═══ MATERIAL PROVIDED
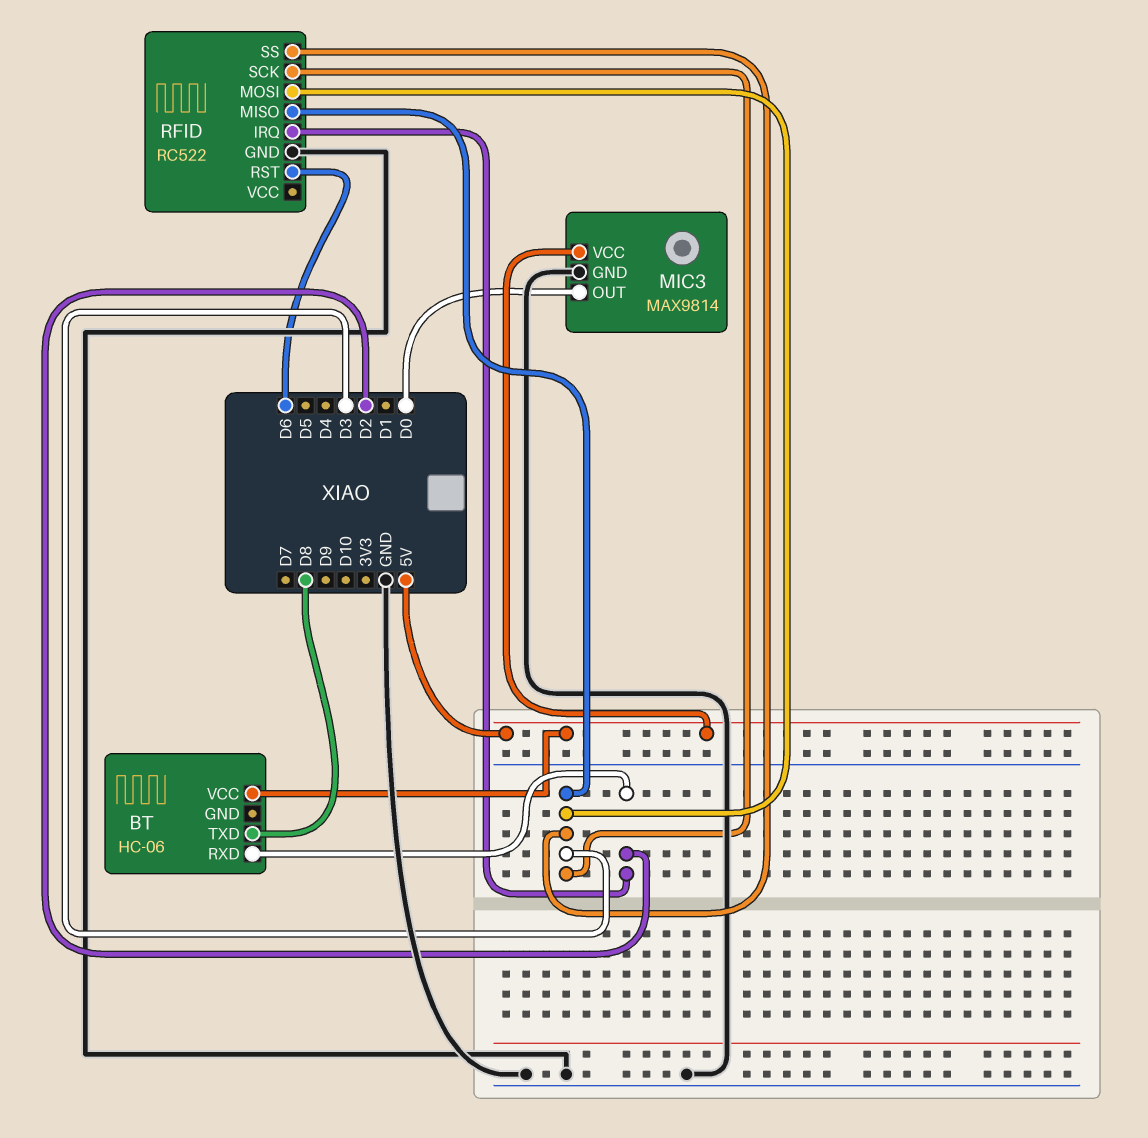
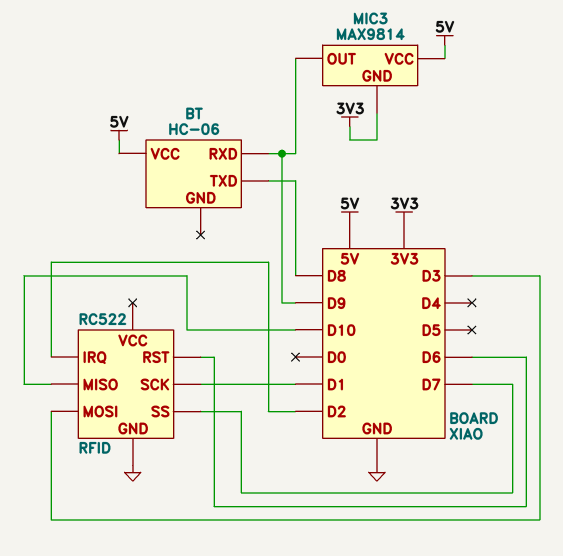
BT pin RXD: D2 -> D9
MIC3 pin GND: GND -> 3V3
MIC3 pin OUT: D0 -> D9
RFID pin MISO: D3 -> D10
RFID pin SCK: D3 -> D1
RFID pin SS: D3 -> D7

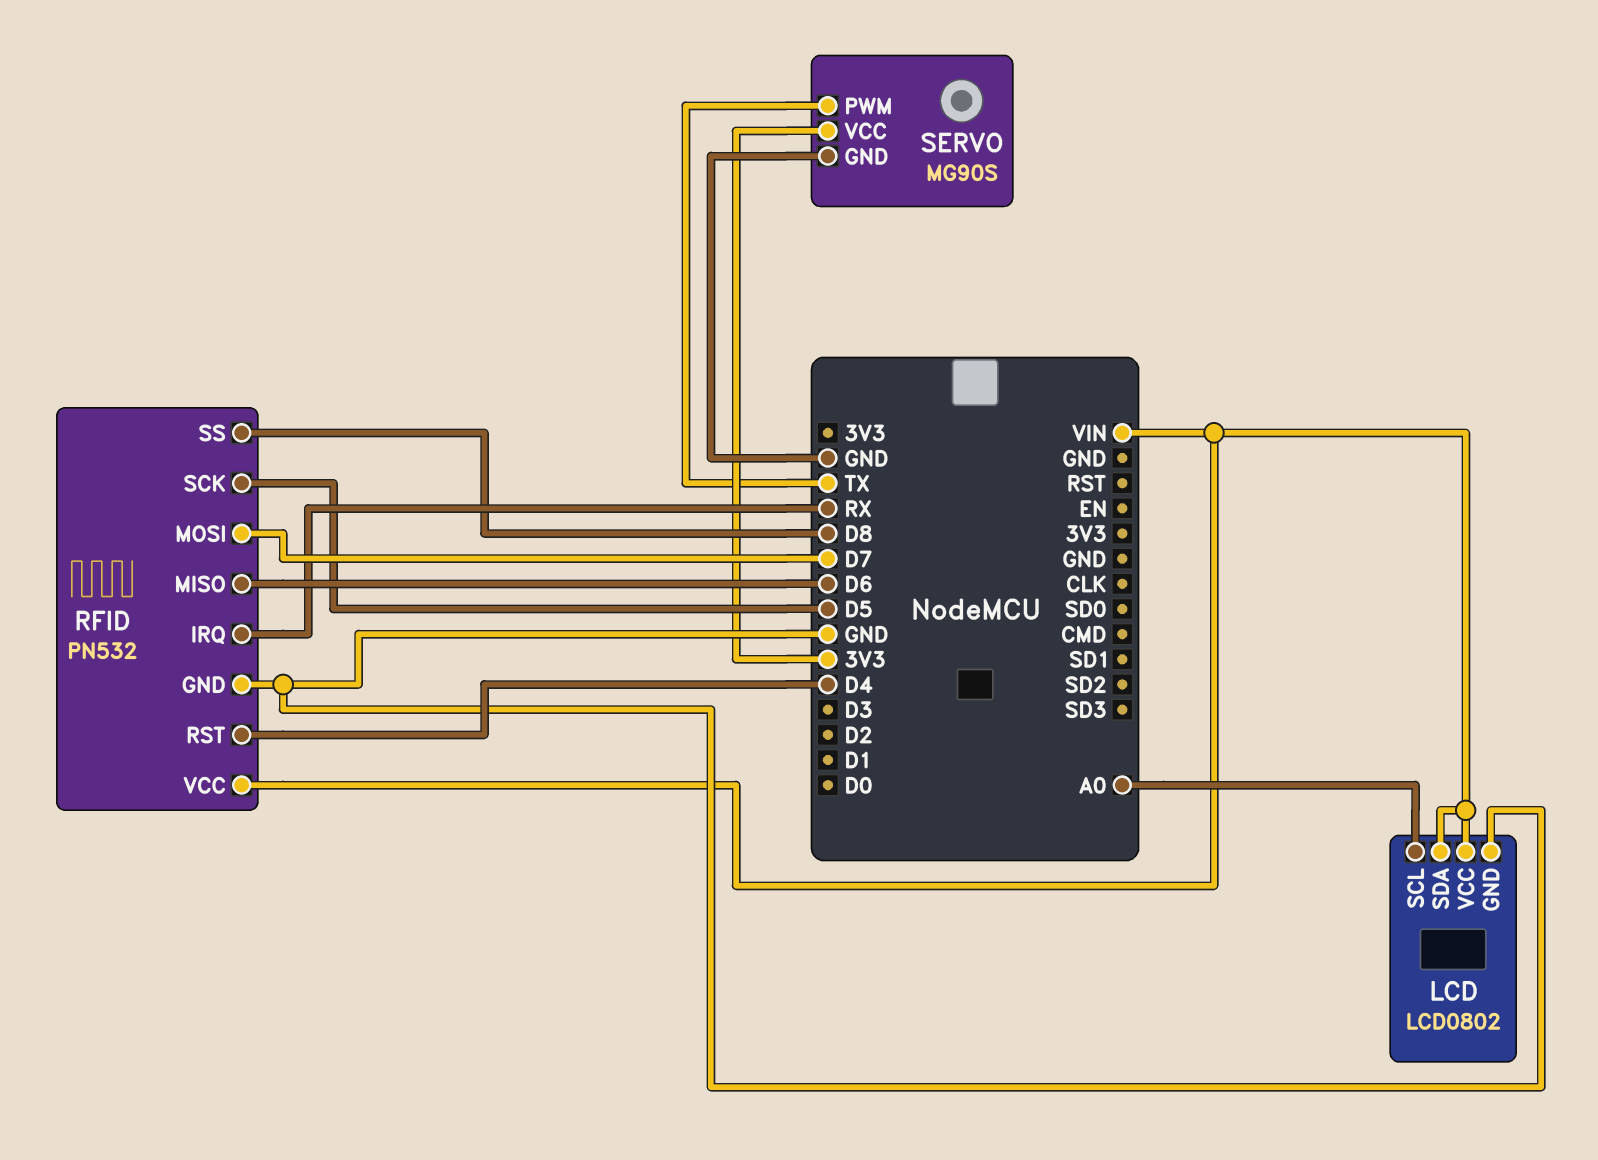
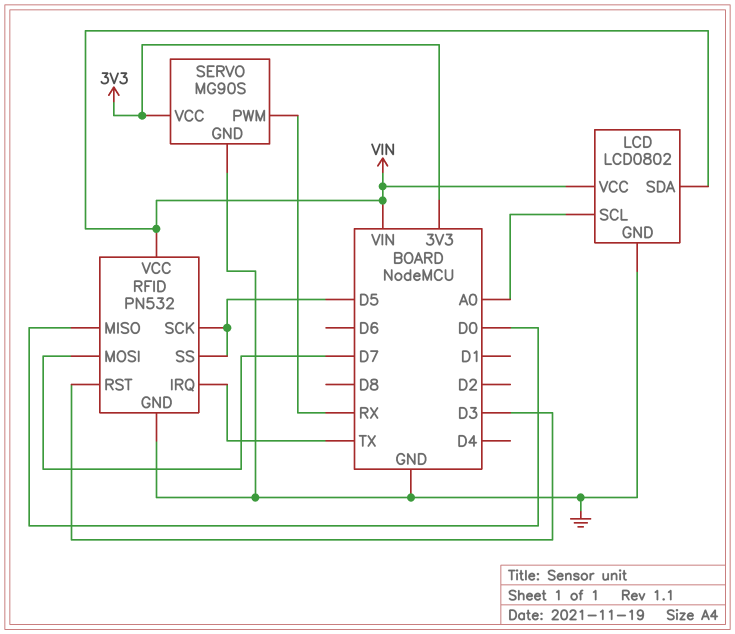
RFID pin IRQ: RX -> TX
RFID pin MISO: D6 -> D0
RFID pin RST: D4 -> D3
RFID pin SS: D8 -> D5
SERVO pin PWM: TX -> RX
══════
■ TASK DESCRIPTION ■
Although the records contain pictures, transcribe only their text, exactly as written.

■ TASK ANSWER ■
BT pin RXD: D2 -> D9
MIC3 pin GND: GND -> 3V3
MIC3 pin OUT: D0 -> D9
RFID pin MISO: D3 -> D10
RFID pin SCK: D3 -> D1
RFID pin SS: D3 -> D7

RFID pin IRQ: RX -> TX
RFID pin MISO: D6 -> D0
RFID pin RST: D4 -> D3
RFID pin SS: D8 -> D5
SERVO pin PWM: TX -> RX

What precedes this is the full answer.